* [About this task]:
Your answer must be the lines from the start of the records through the line with "pink triangle: (68, 78) -> (57, 35), moved", exactly as written, without the pictures.

* [Records contained in a dataset]:
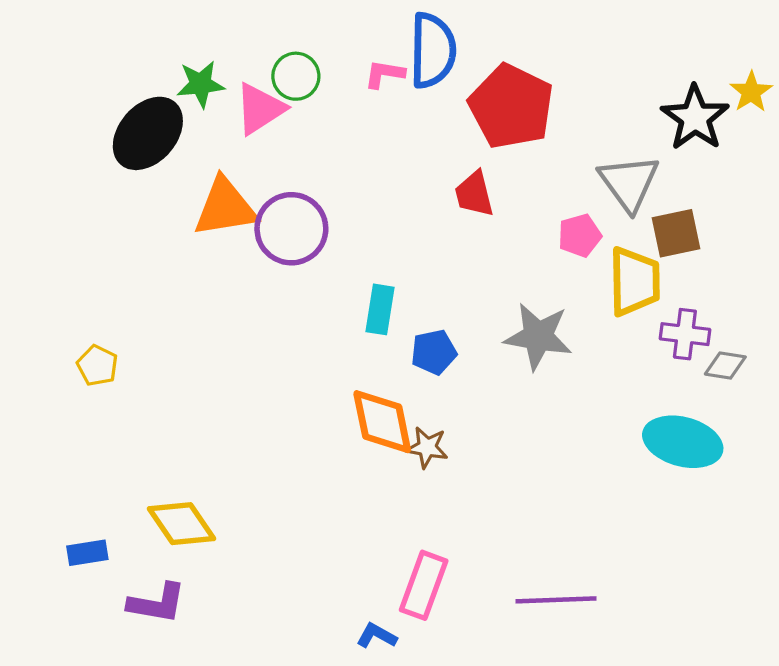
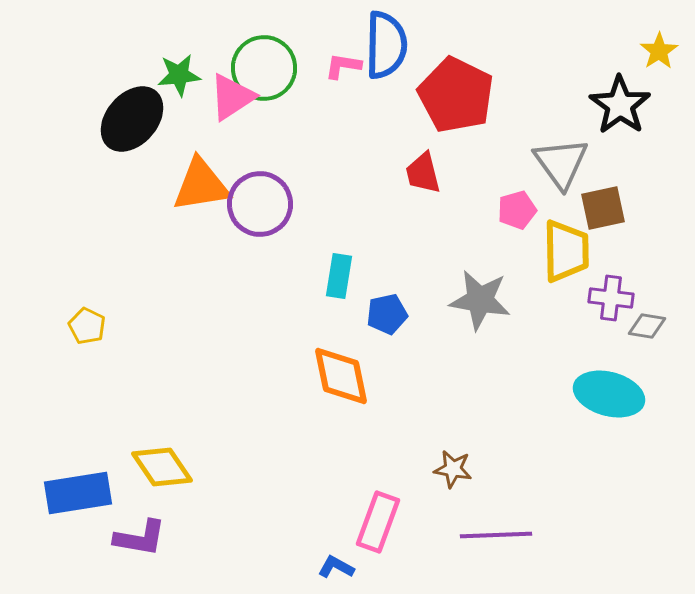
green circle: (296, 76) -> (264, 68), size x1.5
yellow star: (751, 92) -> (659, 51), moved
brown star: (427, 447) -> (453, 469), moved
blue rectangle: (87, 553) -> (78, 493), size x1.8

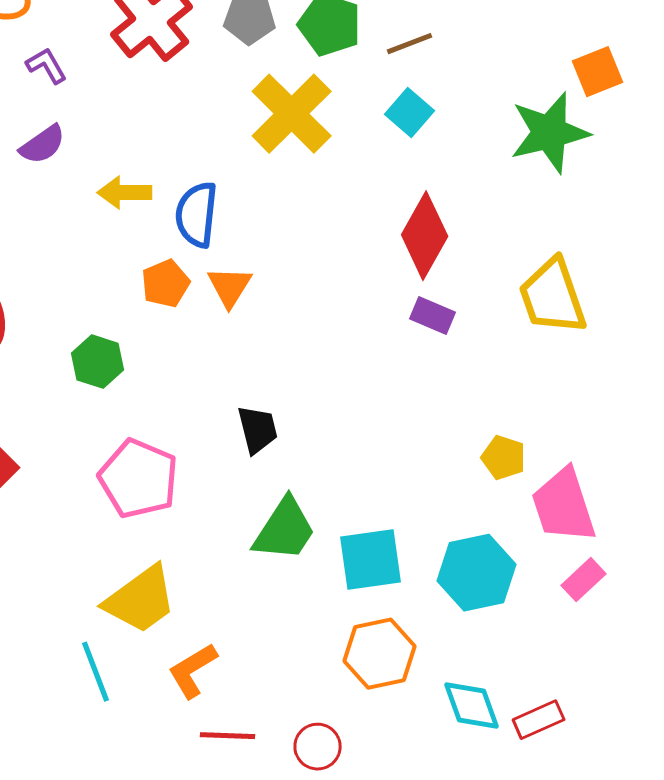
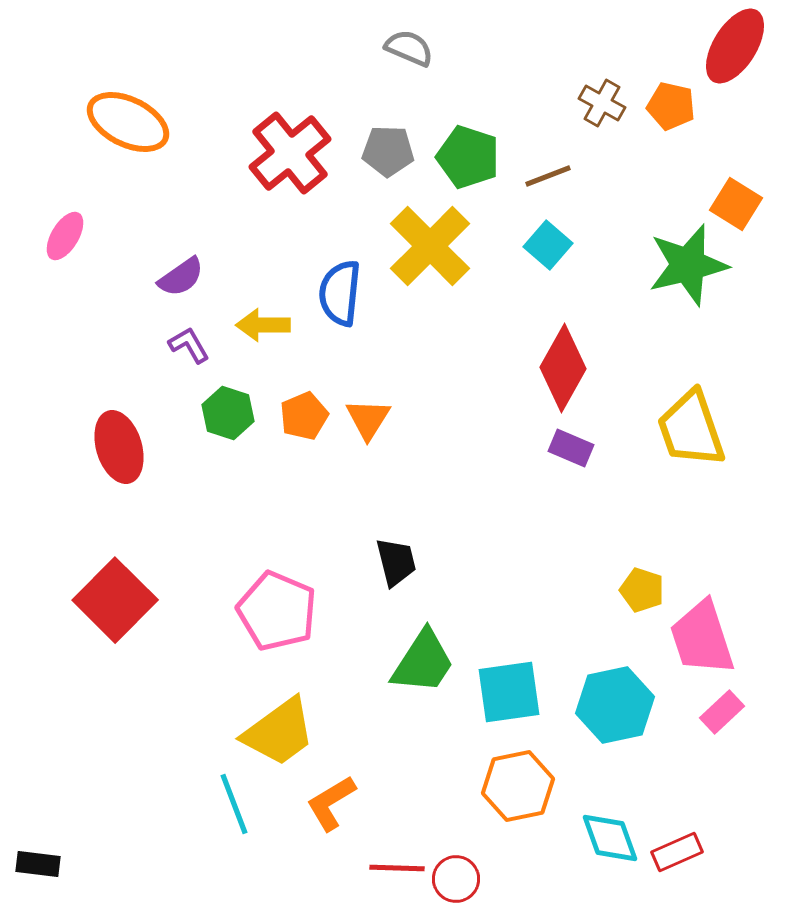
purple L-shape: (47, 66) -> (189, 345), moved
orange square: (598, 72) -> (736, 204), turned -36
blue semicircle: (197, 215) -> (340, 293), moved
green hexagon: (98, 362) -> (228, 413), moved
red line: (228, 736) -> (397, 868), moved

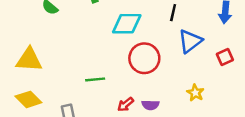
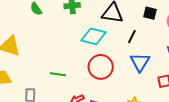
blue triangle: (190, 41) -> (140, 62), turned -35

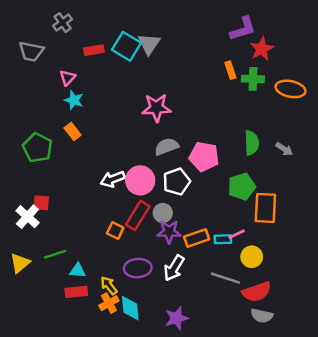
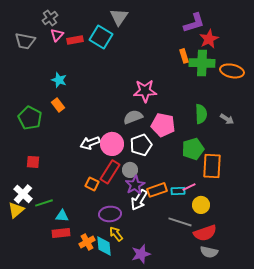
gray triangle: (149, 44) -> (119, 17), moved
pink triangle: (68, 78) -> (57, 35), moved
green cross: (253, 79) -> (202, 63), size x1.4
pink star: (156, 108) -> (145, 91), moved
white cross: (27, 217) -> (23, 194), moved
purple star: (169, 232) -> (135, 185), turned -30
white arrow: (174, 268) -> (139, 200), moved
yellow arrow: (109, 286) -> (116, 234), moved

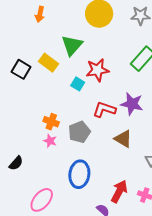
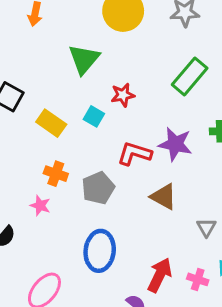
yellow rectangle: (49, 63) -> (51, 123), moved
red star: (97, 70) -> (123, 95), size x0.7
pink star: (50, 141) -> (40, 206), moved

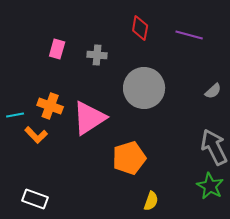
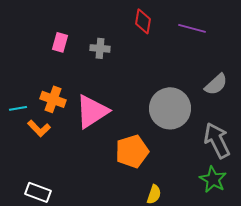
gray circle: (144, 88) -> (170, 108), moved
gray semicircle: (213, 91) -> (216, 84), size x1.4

* [Reply to the exercise]:
green circle: (296, 76) -> (264, 68), size x1.5
yellow star: (751, 92) -> (659, 51), moved
brown star: (427, 447) -> (453, 469), moved
blue rectangle: (87, 553) -> (78, 493), size x1.8

purple L-shape: (47, 66) -> (189, 345), moved
orange square: (598, 72) -> (736, 204), turned -36
blue semicircle: (197, 215) -> (340, 293), moved
green hexagon: (98, 362) -> (228, 413), moved
red line: (228, 736) -> (397, 868), moved

blue triangle: (190, 41) -> (140, 62), turned -35

gray triangle: (149, 44) -> (119, 17), moved
pink triangle: (68, 78) -> (57, 35), moved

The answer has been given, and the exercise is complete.